Collected material: Begin

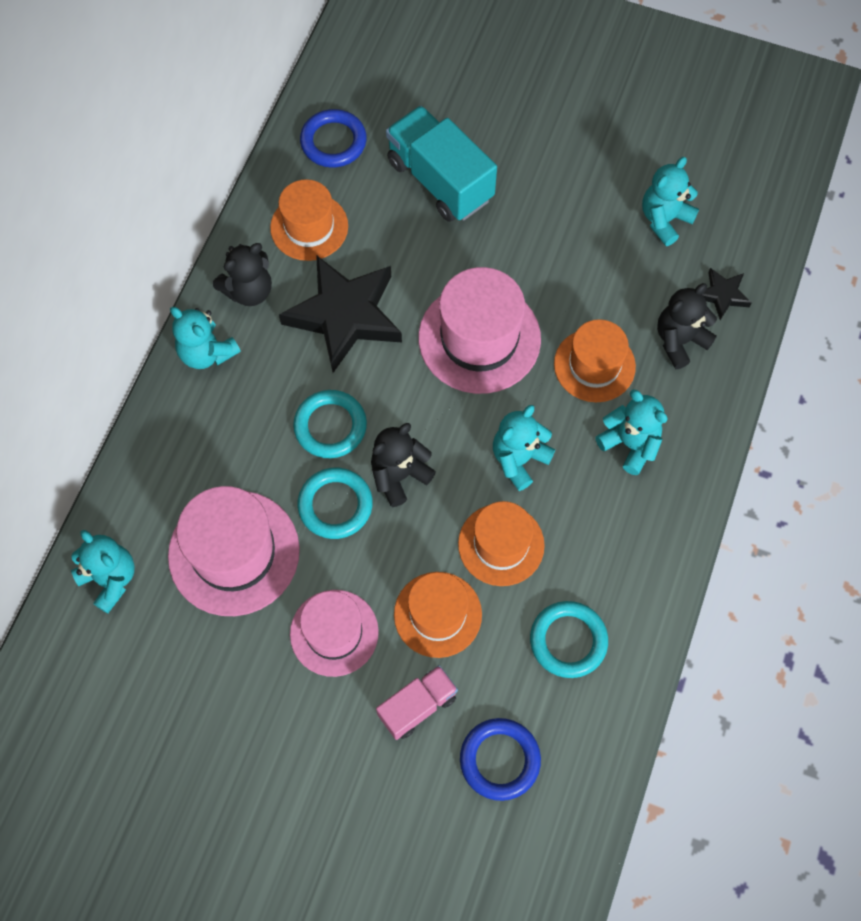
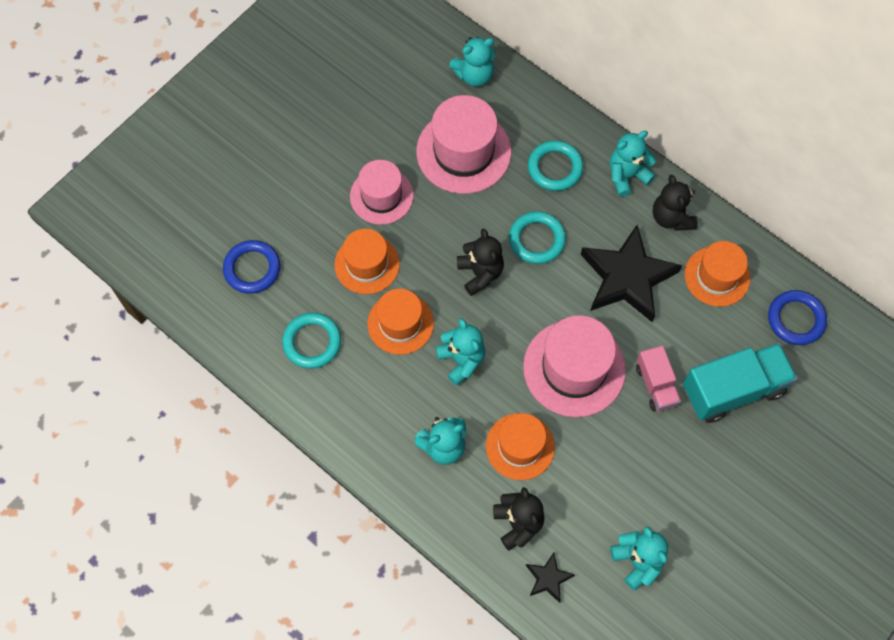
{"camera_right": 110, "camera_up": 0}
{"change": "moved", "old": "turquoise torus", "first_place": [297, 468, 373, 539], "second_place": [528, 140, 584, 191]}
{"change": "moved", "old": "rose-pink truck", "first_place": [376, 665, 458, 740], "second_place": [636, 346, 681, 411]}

Collected material: End

__Task directions__.
In the material above, find each line containing the word "moved" and copy it.

__Response to the task__.
{"change": "moved", "old": "turquoise torus", "first_place": [297, 468, 373, 539], "second_place": [528, 140, 584, 191]}
{"change": "moved", "old": "rose-pink truck", "first_place": [376, 665, 458, 740], "second_place": [636, 346, 681, 411]}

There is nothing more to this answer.